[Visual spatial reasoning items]
######
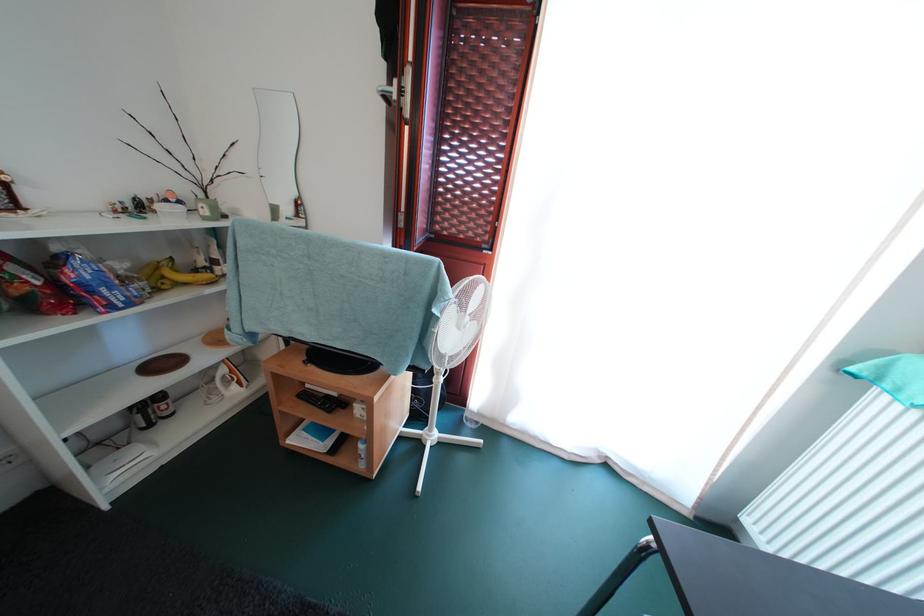
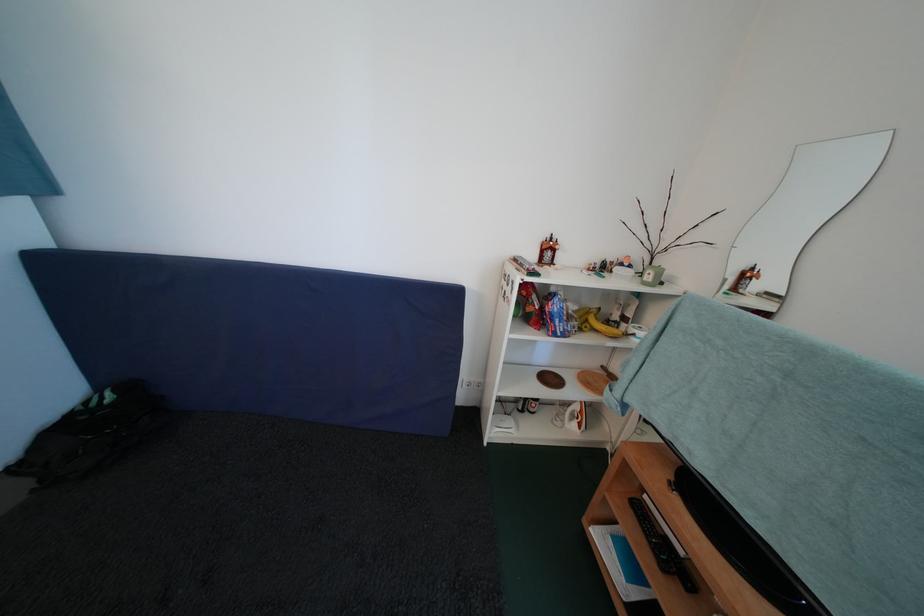
Find the pixel in the second image that matches point (337, 416) in the first image.

(671, 573)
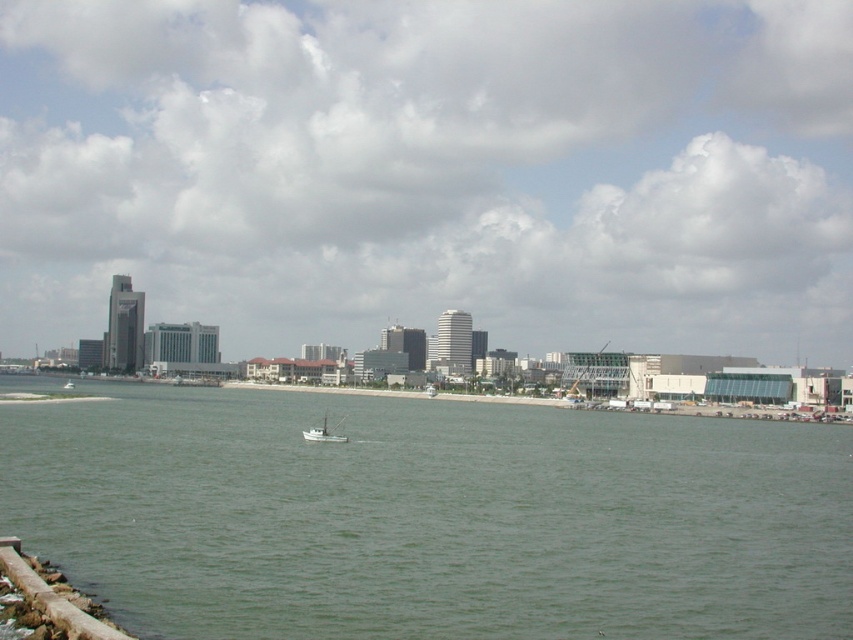
Question: Which point appears farthest from the camera in this image?

Choices:
 (A) (335, 436)
 (B) (10, 205)

Answer: (B)

Question: Does transparent glass skyscrapers at center have a lesser width compared to green water at lower left?

Choices:
 (A) yes
 (B) no

Answer: (B)

Question: Is transparent glass skyscrapers at center thinner than green water at lower left?

Choices:
 (A) yes
 (B) no

Answer: (B)

Question: Which of the following is the farthest from the observer?

Choices:
 (A) green water at lower left
 (B) transparent glass skyscrapers at center
 (C) white matte boat at center

Answer: (B)

Question: Which object is positioned closest to the white matte boat at center?

Choices:
 (A) green water at lower left
 (B) transparent glass skyscrapers at center

Answer: (A)

Question: Can you confirm if transparent glass skyscrapers at center is smaller than green water at lower left?

Choices:
 (A) no
 (B) yes

Answer: (A)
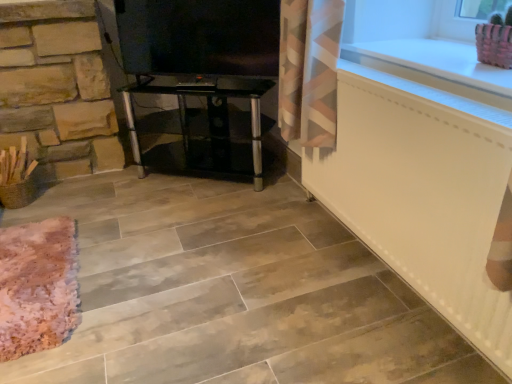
######
**Exercise brief**. Return every line of the rows above that contains the word "Which". Matching is case-sensitive.

**Response to the exercise**.
Question: Which point appears farthest from the camera in this image?
Question: Which of the following is the farthest from the observer?
Question: Which object is positioned closest to the white matte boat at center?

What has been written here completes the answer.